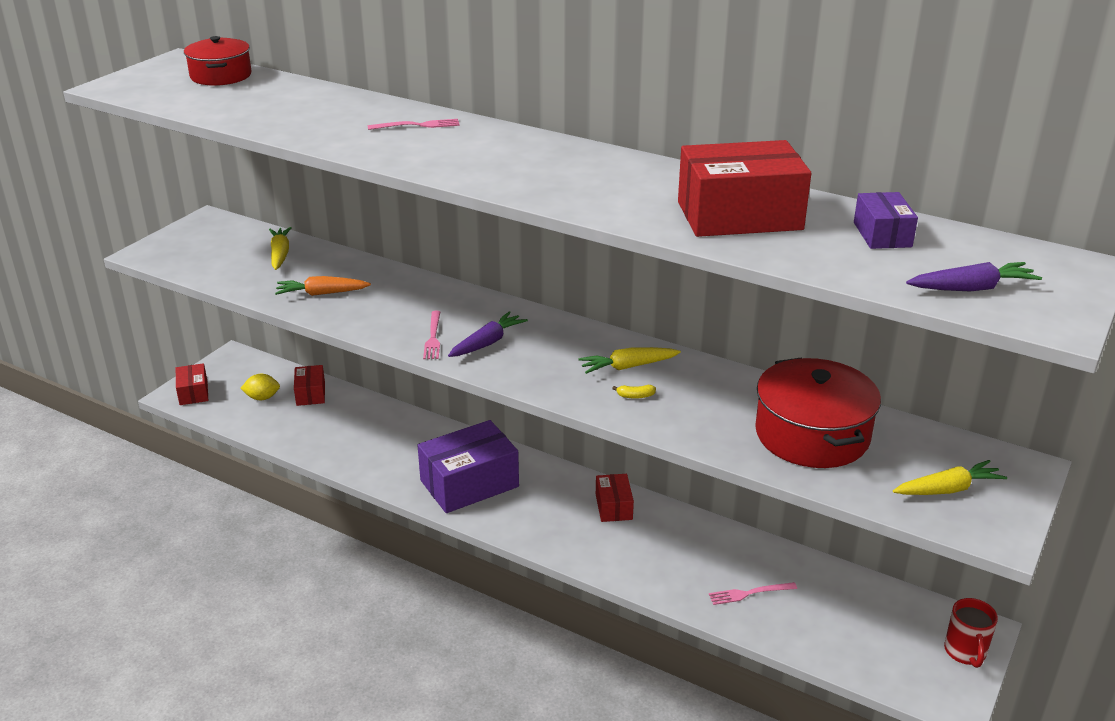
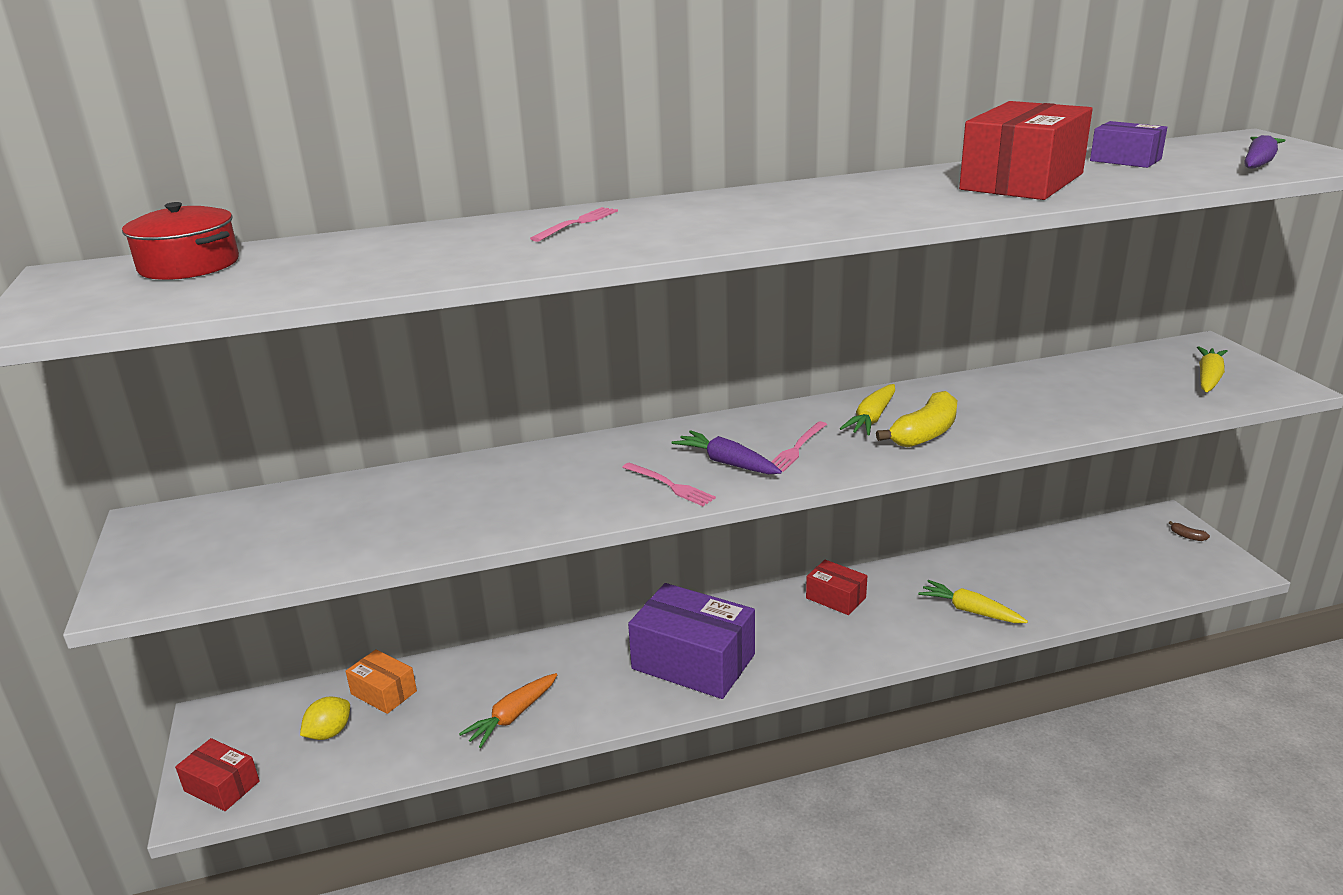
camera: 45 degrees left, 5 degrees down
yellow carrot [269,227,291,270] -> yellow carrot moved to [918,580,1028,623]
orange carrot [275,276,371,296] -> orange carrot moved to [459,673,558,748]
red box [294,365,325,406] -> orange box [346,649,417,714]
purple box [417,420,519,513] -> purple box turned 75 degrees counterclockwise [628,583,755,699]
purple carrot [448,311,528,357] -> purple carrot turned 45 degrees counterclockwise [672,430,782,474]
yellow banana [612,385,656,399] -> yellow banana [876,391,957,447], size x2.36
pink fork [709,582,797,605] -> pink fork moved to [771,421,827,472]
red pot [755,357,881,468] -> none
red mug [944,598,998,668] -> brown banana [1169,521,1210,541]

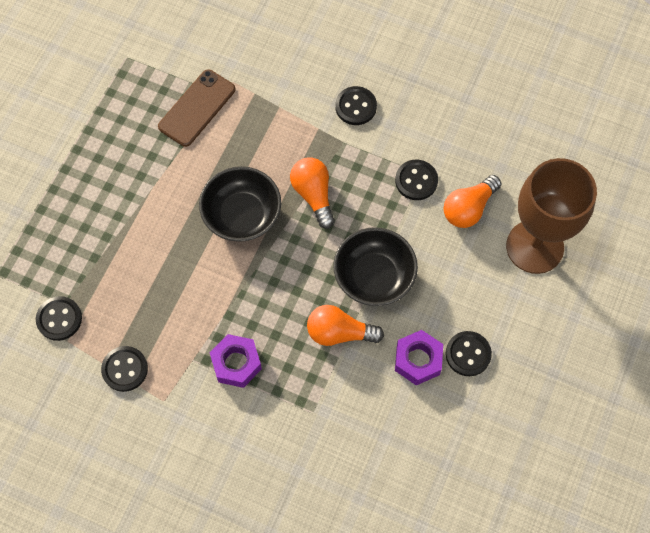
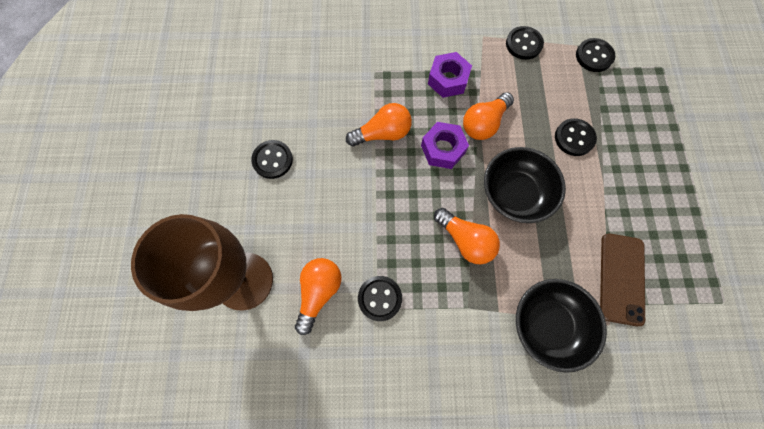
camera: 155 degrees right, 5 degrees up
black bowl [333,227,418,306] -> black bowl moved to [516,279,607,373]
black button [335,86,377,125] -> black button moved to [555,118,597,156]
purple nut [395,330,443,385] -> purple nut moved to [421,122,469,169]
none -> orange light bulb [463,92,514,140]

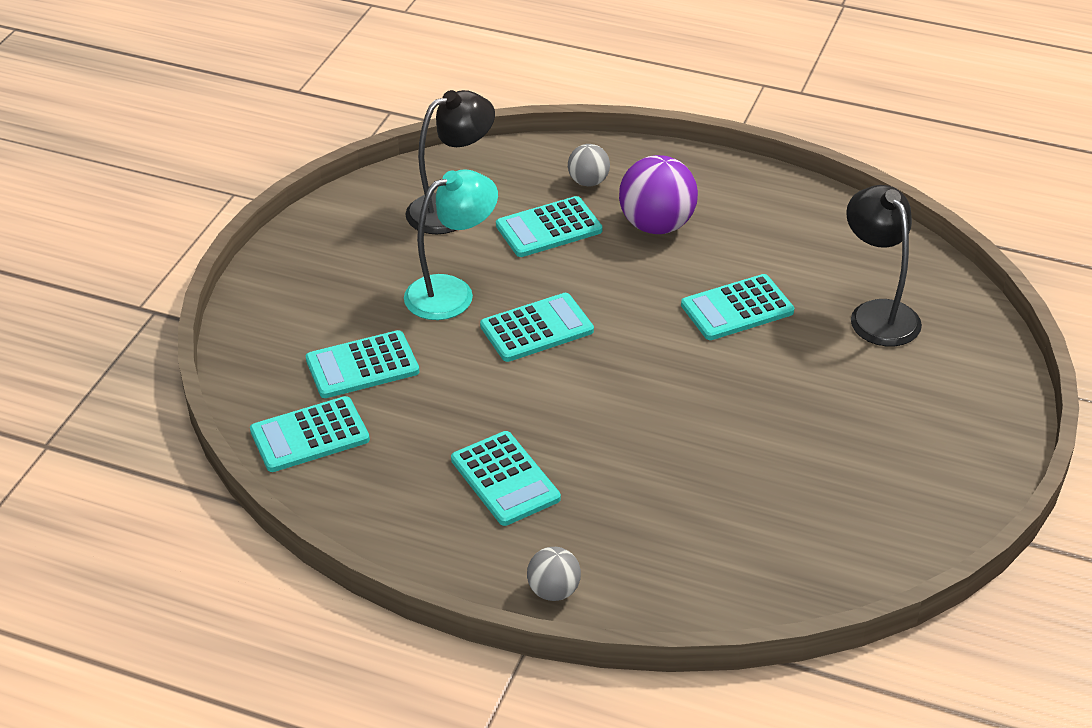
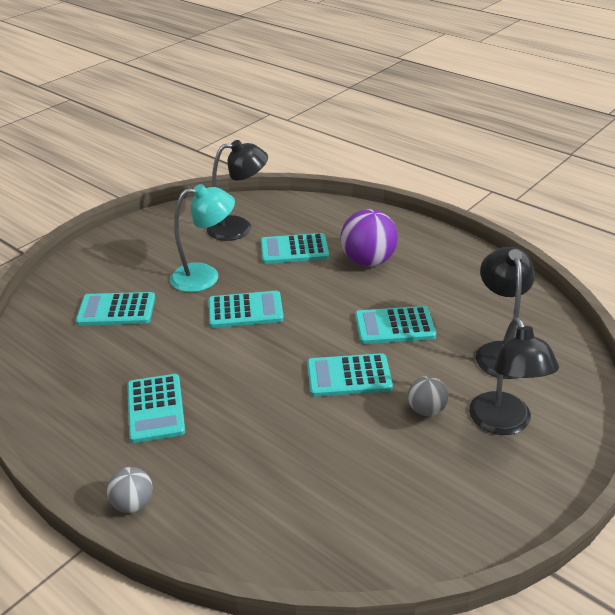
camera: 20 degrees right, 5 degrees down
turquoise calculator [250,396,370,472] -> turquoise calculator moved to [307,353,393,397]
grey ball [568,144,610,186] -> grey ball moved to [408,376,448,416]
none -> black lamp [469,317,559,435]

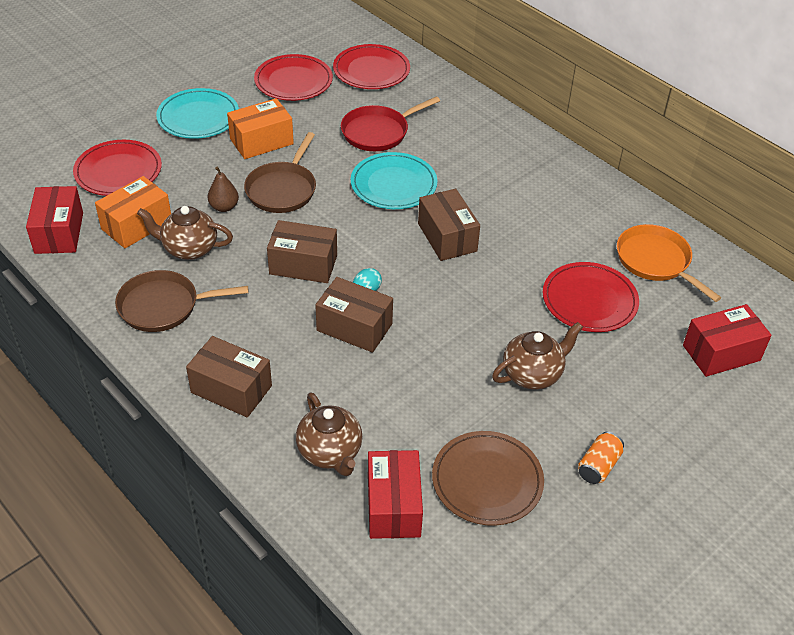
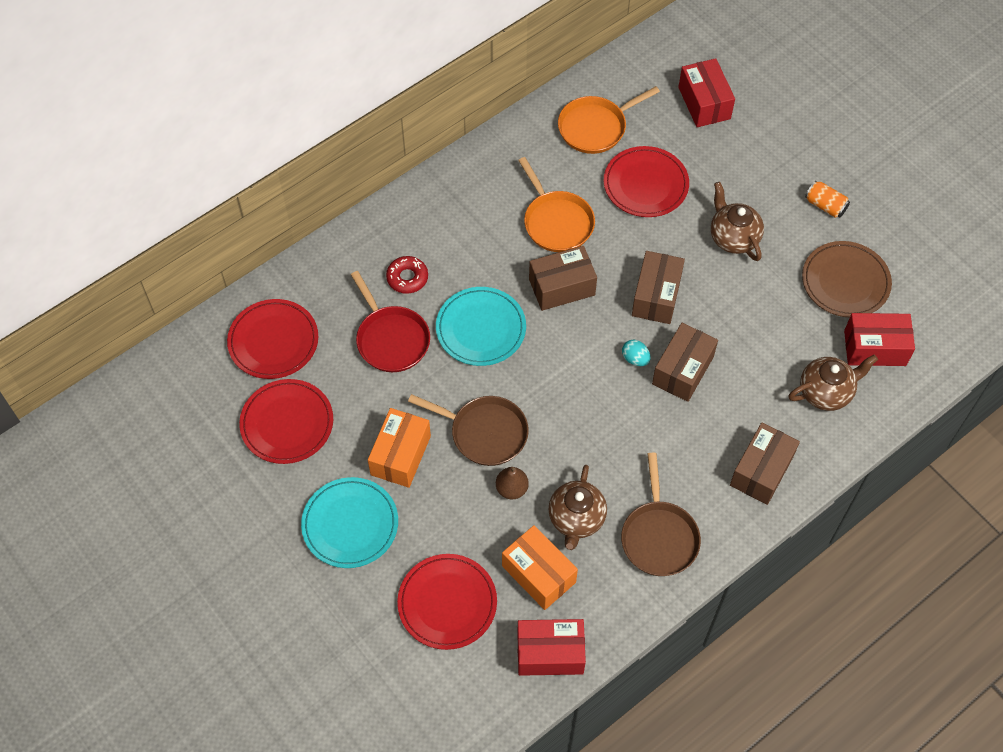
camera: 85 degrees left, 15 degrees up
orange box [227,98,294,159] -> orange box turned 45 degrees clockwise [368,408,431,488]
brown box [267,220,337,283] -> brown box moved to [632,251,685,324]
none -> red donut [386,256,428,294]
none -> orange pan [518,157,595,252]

————————

*Work instructions:* Print the lines from the one that contains "turquoise calculator [250,396,370,472]" through the final line of the material above, exactly and only those, with pictures left out.

*Solution for this task:*
turquoise calculator [250,396,370,472] -> turquoise calculator moved to [307,353,393,397]
grey ball [568,144,610,186] -> grey ball moved to [408,376,448,416]
none -> black lamp [469,317,559,435]

camera: 85 degrees left, 15 degrees up
orange box [227,98,294,159] -> orange box turned 45 degrees clockwise [368,408,431,488]
brown box [267,220,337,283] -> brown box moved to [632,251,685,324]
none -> red donut [386,256,428,294]
none -> orange pan [518,157,595,252]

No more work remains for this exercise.